Task objective » Could you filter the records below and keep only the lines with the word "naranja"?

◆ ◆ ◆ ◆ ◆ ◆ ◆

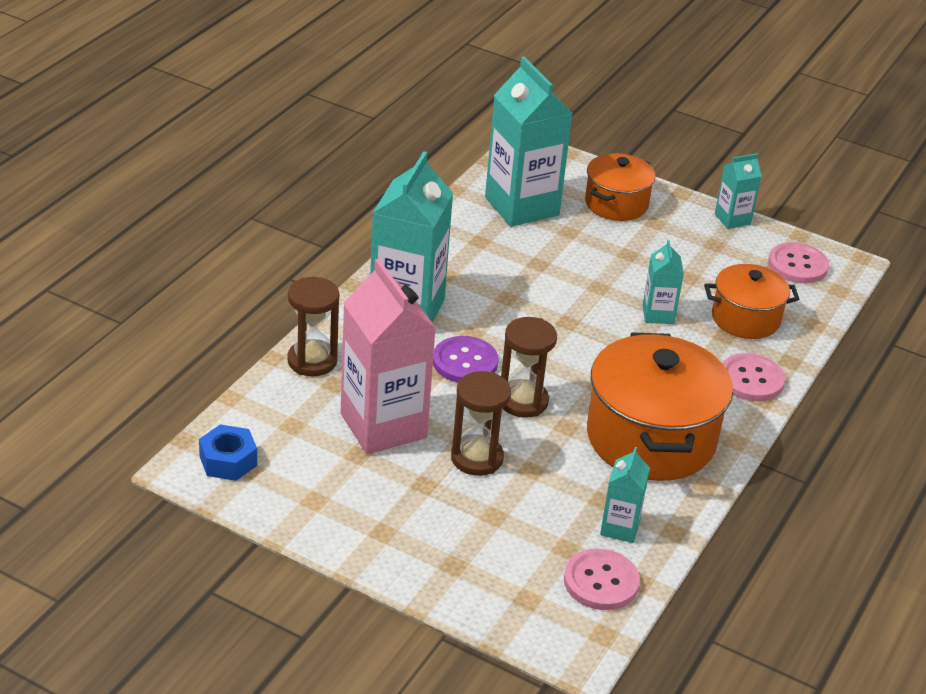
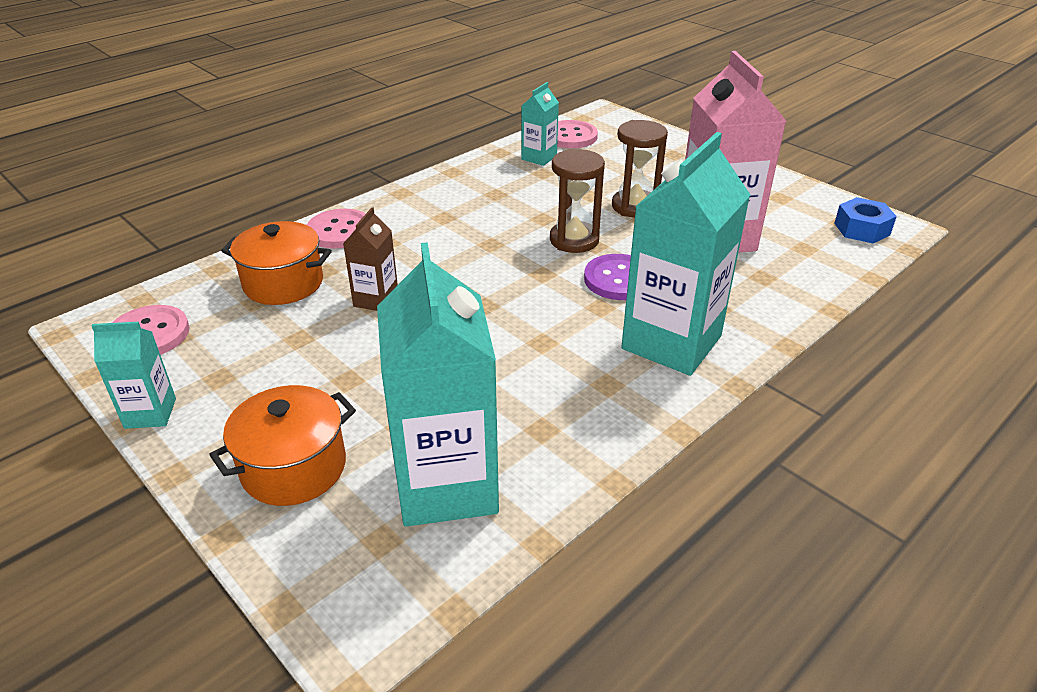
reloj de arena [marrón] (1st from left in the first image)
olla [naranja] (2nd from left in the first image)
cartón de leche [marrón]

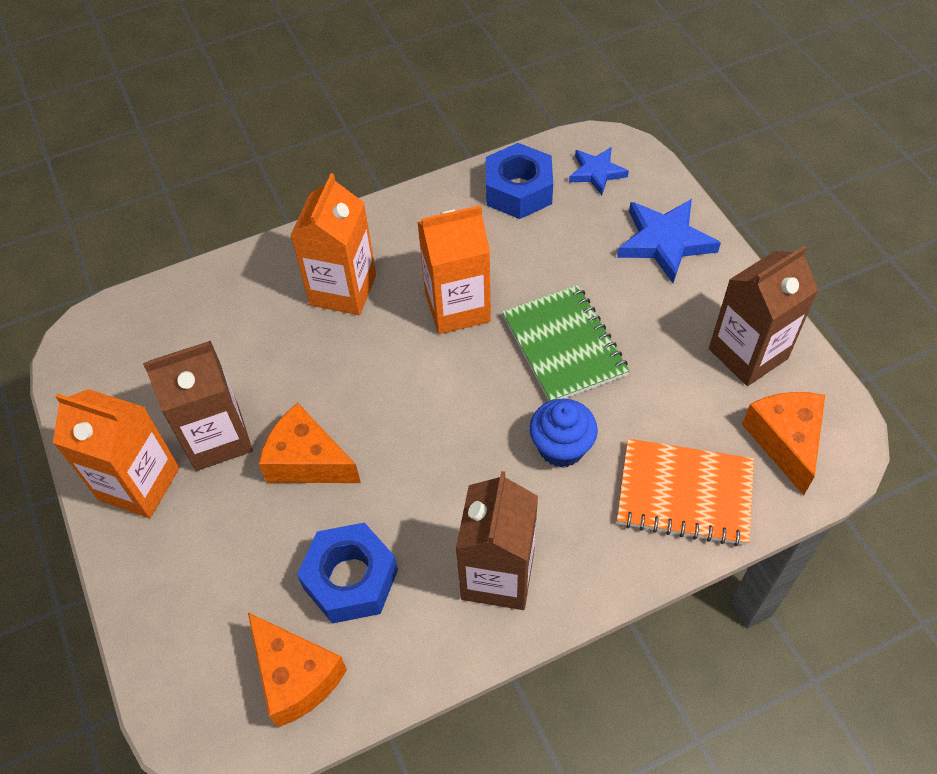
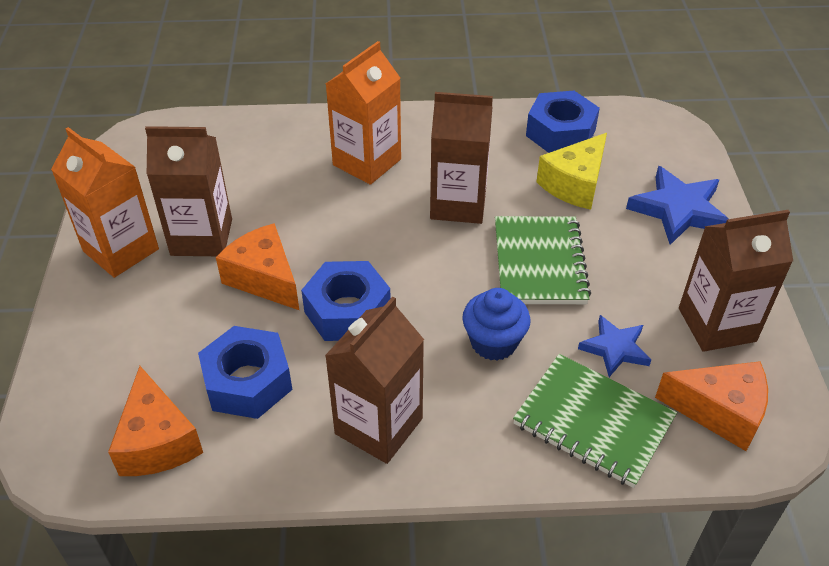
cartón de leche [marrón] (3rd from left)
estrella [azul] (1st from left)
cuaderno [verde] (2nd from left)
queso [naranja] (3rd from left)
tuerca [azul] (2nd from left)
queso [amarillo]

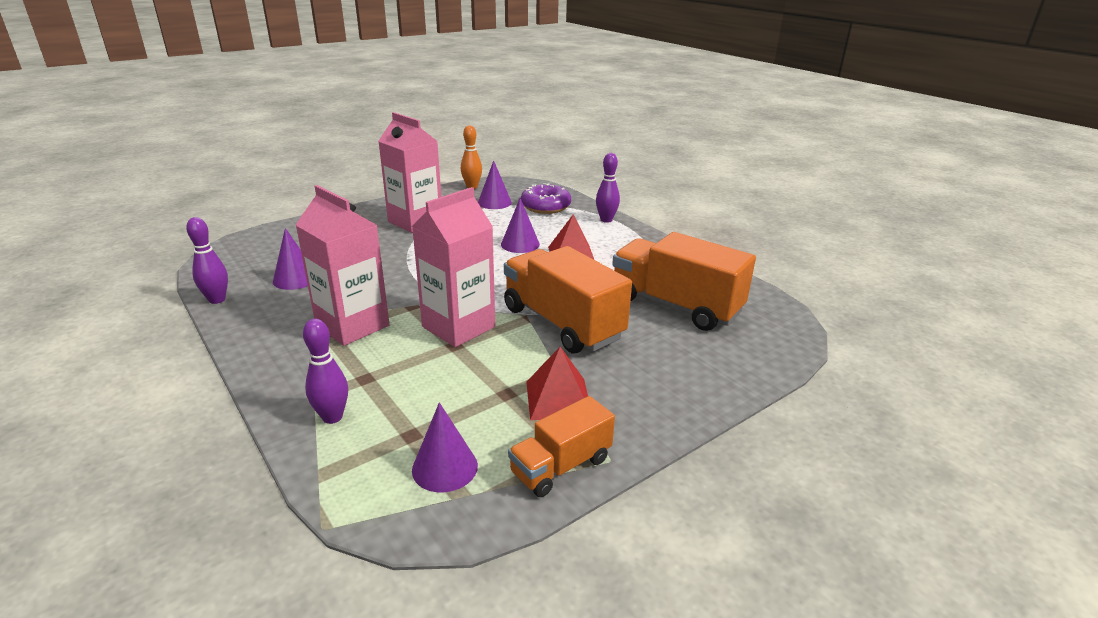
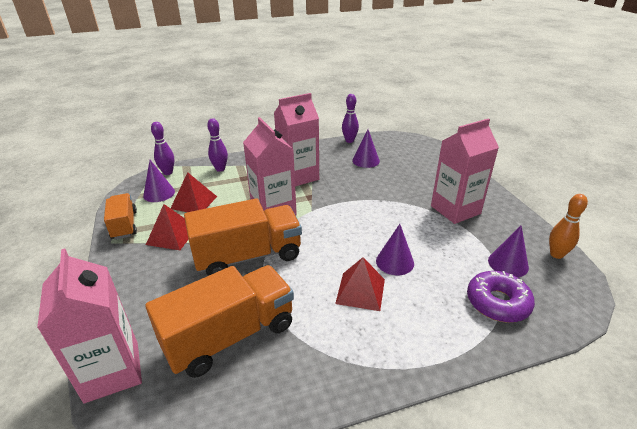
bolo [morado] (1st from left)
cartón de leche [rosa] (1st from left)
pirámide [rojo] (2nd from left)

◆ ◆ ◆ ◆ ◆ ◆ ◆

Exercise result »
olla [naranja] (2nd from left in the first image)
queso [naranja] (3rd from left)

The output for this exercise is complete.